▶ _Task requirements_
For every record that follows, write out the text exactly and omit the picture, if one is present.

(Object transformation records)
· · · · ·

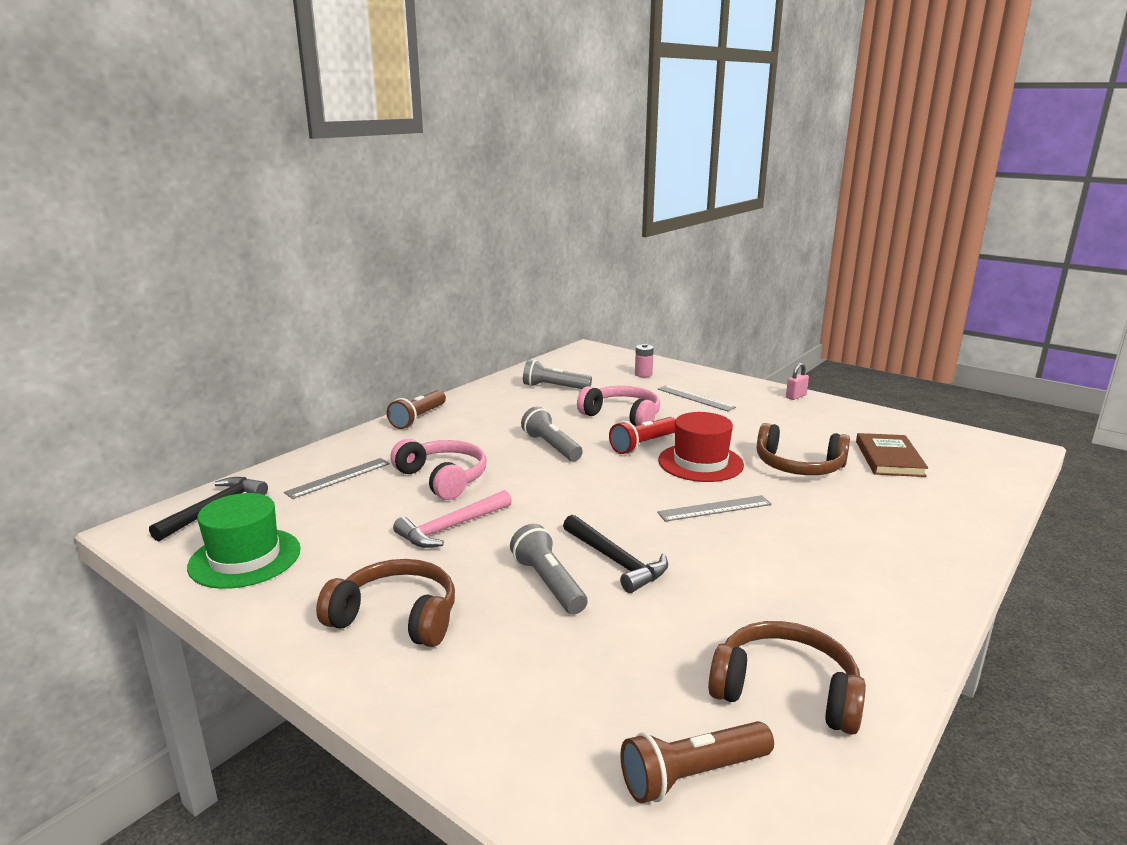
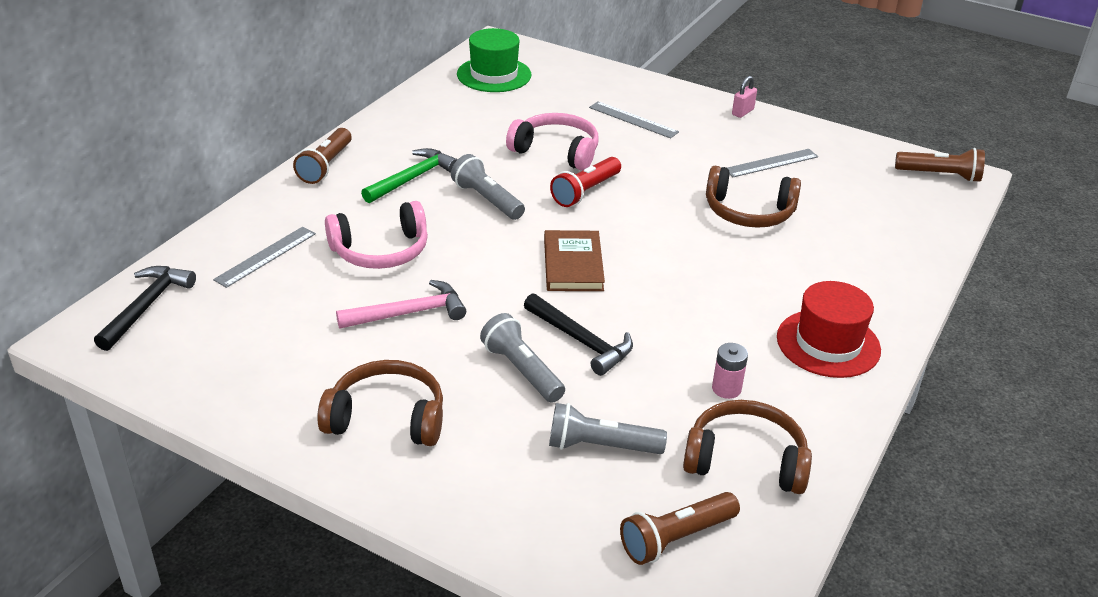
camera: 10 degrees left, 15 degrees up
(245, 558) = (208, 364): green hat -> green hat (494, 75)
(443, 478) = (381, 251): pink headphones -> pink headphones turned 120 degrees clockwise
(451, 528) = (409, 313): pink hammer -> pink hammer turned 150 degrees counterclockwise
(489, 429) = (412, 178): none -> green hammer
(554, 387) = (470, 110): grey flashlight -> grey flashlight (600, 446)
(643, 374) = (569, 84): pink battery -> pink battery (726, 389)
(700, 463) = (648, 213): red hat -> red hat (828, 343)
(715, 508) = (669, 272): grey ruler -> grey ruler (771, 163)
(889, 458) = (839, 197): brown book -> brown book (573, 264)
(991, 447) = (940, 175): none -> brown flashlight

· · · · ·

▶ _Task result_
camera: 10 degrees left, 15 degrees up
(245, 558) = (208, 364): green hat -> green hat (494, 75)
(443, 478) = (381, 251): pink headphones -> pink headphones turned 120 degrees clockwise
(451, 528) = (409, 313): pink hammer -> pink hammer turned 150 degrees counterclockwise
(489, 429) = (412, 178): none -> green hammer
(554, 387) = (470, 110): grey flashlight -> grey flashlight (600, 446)
(643, 374) = (569, 84): pink battery -> pink battery (726, 389)
(700, 463) = (648, 213): red hat -> red hat (828, 343)
(715, 508) = (669, 272): grey ruler -> grey ruler (771, 163)
(889, 458) = (839, 197): brown book -> brown book (573, 264)
(991, 447) = (940, 175): none -> brown flashlight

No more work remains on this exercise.